What the task requires
Your answer must be a single number: how many lines in the records include the word "DRIVER".

Supplied material
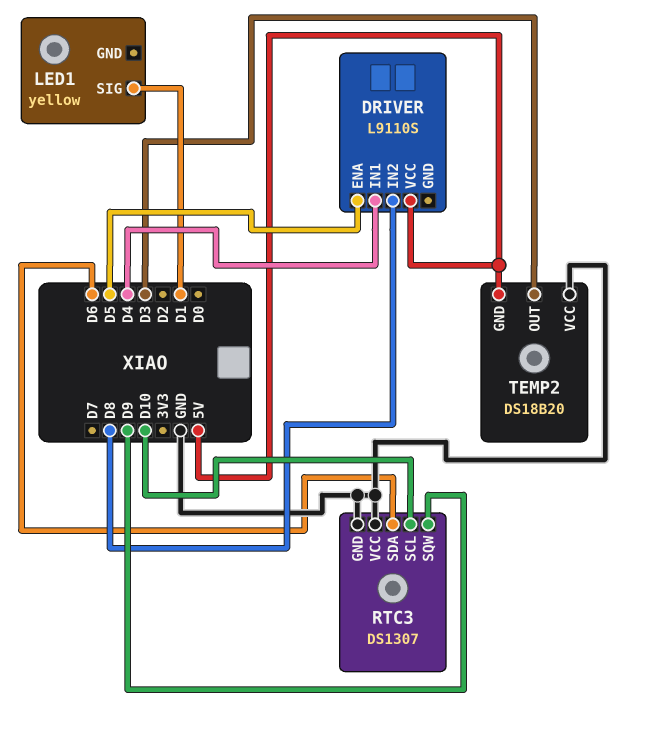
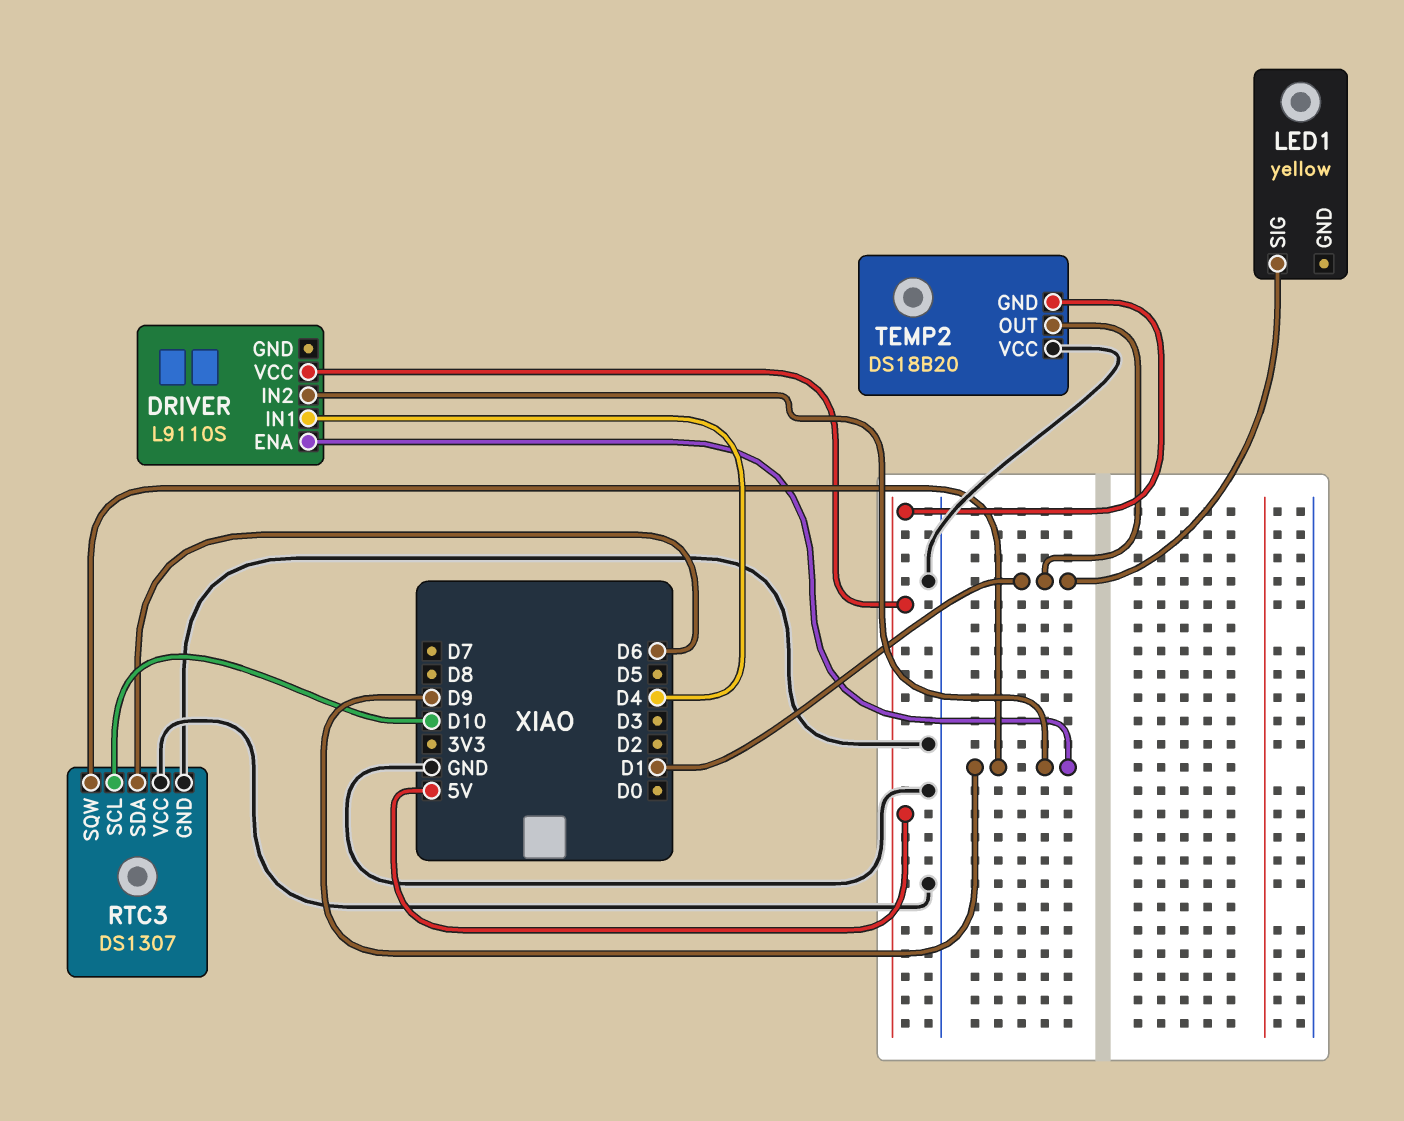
DRIVER pin ENA: D5 -> D9
DRIVER pin IN2: D8 -> D9
TEMP2 pin OUT: D3 -> D1

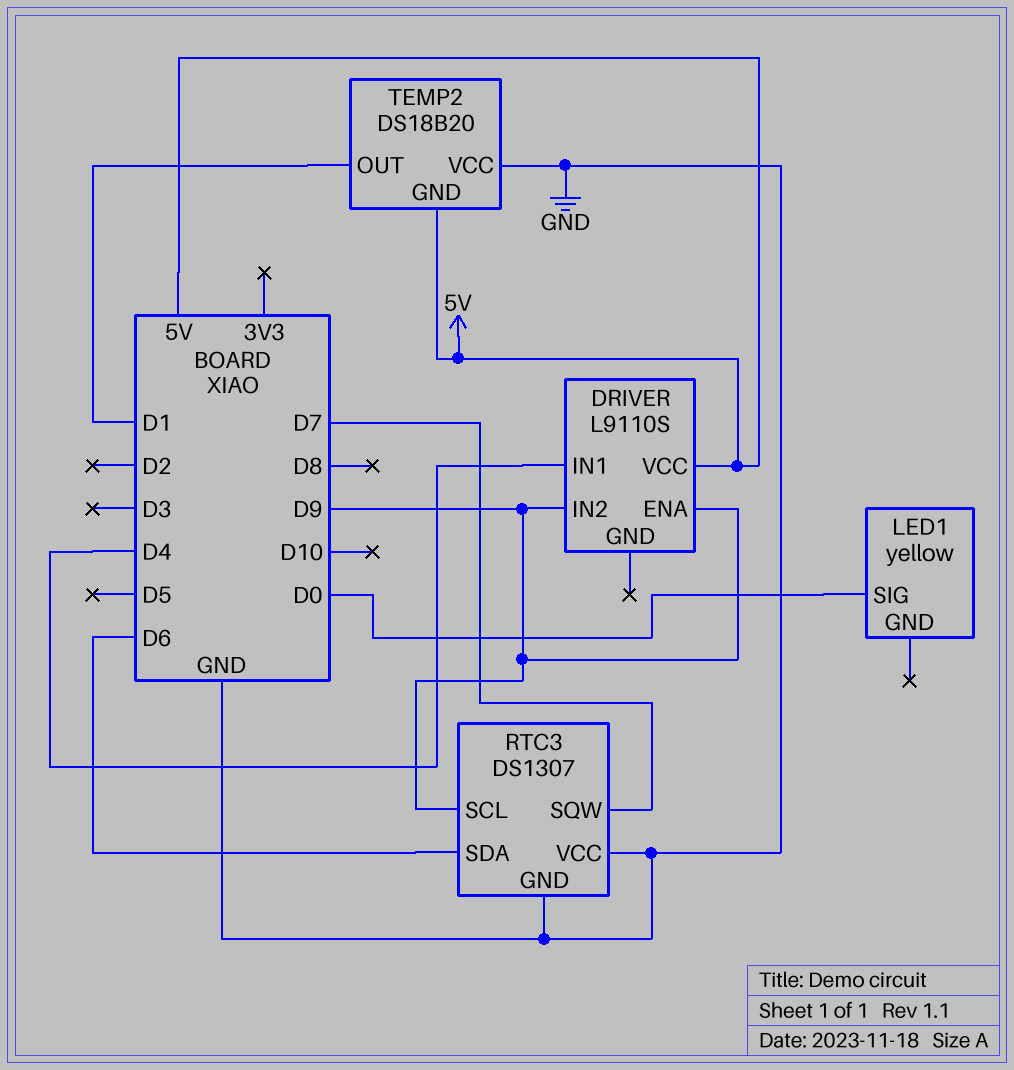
LED1 pin SIG: D1 -> D0
RTC3 pin SCL: D10 -> D9
RTC3 pin SQW: D9 -> D7

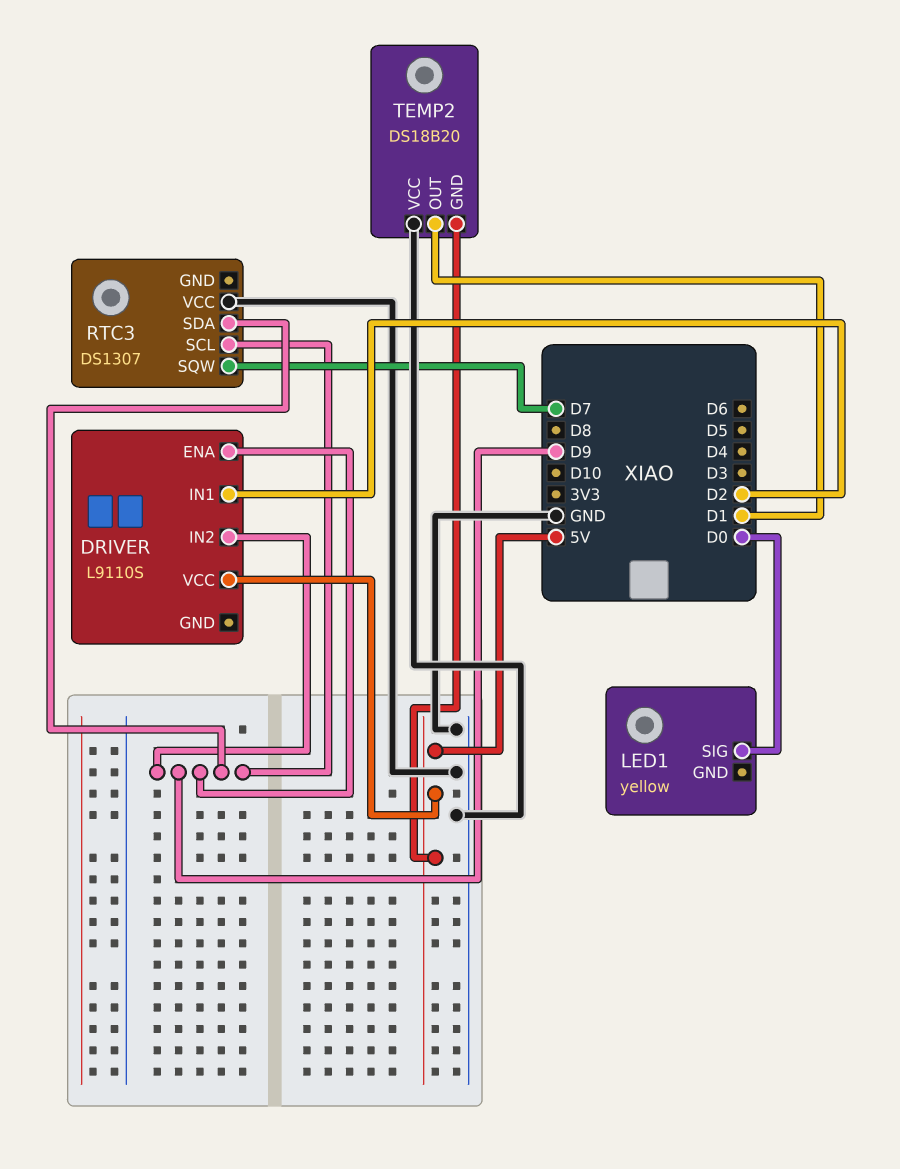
DRIVER pin IN1: D4 -> D2
RTC3 pin GND: GND -> none
RTC3 pin SDA: D6 -> D9

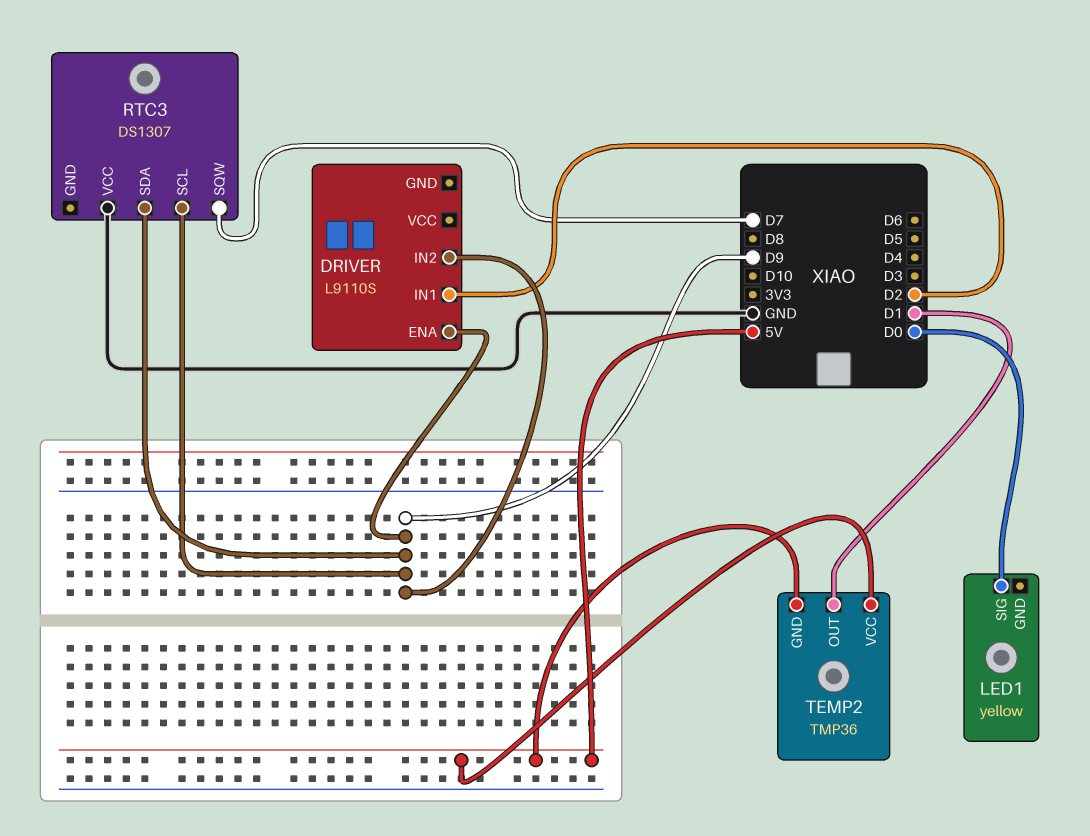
DRIVER pin VCC: 5V -> none
TEMP2: DS18B20 -> TMP36
TEMP2 pin VCC: GND -> 5V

Solution to this problem
4